§ Task details
Look through the lines below and extract any with the word "section".

§ Rows
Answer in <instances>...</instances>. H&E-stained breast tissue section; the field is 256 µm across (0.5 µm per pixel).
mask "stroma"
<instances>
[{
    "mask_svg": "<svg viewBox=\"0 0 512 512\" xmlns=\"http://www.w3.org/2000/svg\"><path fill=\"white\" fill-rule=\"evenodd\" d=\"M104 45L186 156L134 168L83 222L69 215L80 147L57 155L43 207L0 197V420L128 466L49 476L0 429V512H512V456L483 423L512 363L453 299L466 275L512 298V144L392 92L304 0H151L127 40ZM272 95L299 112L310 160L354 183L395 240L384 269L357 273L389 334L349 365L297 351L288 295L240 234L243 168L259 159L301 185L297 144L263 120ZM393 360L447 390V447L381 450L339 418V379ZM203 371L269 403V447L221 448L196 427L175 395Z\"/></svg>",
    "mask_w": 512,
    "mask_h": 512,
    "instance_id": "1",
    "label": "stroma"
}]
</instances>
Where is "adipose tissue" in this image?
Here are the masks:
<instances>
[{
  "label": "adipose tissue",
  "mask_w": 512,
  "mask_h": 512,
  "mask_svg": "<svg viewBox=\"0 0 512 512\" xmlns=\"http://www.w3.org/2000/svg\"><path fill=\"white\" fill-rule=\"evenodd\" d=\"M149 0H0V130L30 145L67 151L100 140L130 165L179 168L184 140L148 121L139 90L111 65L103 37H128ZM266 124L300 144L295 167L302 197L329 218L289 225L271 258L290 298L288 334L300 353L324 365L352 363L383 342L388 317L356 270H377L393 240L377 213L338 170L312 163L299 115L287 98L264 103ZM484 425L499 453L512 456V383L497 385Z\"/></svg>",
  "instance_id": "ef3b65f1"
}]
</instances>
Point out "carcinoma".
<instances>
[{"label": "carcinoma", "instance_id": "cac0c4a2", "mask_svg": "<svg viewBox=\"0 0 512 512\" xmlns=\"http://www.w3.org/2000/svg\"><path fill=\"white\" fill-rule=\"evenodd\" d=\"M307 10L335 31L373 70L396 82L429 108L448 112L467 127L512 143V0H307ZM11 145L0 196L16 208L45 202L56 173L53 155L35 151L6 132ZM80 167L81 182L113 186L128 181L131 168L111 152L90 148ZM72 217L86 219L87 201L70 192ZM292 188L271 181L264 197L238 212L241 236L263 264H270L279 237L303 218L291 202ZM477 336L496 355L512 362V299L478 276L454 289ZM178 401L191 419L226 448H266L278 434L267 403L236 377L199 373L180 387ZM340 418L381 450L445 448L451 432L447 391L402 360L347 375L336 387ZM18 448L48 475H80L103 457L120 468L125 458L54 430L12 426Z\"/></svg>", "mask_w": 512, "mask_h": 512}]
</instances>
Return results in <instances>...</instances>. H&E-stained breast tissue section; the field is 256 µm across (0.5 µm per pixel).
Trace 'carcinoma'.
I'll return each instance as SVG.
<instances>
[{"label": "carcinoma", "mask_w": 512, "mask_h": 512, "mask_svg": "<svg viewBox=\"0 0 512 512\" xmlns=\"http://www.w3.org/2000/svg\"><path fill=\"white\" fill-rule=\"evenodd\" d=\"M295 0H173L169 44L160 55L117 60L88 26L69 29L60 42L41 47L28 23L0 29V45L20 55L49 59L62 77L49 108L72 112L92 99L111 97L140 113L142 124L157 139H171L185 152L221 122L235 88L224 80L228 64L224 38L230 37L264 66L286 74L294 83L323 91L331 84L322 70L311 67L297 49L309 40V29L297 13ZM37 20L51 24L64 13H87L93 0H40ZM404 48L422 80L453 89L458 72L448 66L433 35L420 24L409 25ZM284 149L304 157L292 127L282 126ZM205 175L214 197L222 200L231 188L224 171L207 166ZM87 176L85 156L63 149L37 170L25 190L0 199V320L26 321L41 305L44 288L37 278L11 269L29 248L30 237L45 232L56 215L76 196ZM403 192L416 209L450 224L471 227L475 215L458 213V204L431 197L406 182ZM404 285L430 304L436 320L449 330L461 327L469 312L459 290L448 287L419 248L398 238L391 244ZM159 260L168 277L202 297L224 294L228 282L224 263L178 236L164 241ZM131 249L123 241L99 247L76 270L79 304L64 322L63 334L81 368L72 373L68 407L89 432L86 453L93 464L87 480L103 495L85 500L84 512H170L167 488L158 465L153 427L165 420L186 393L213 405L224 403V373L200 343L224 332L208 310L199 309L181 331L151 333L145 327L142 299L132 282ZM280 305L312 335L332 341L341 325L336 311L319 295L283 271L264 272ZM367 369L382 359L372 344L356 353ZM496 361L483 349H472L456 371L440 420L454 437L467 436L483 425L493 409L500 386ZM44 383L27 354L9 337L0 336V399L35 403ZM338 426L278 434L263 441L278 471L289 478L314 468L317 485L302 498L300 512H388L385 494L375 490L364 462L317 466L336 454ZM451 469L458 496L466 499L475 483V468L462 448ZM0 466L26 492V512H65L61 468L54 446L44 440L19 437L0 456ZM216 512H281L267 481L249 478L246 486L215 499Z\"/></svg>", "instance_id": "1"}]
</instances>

§ Correct answer
Answer in <instances>...</instances>. H&E-stained breast tissue section; the field is 256 µm across (0.5 µm per pixel).
Return results in <instances>...</instances>. H&E-stained breast tissue section; the field is 256 µm across (0.5 µm per pixel).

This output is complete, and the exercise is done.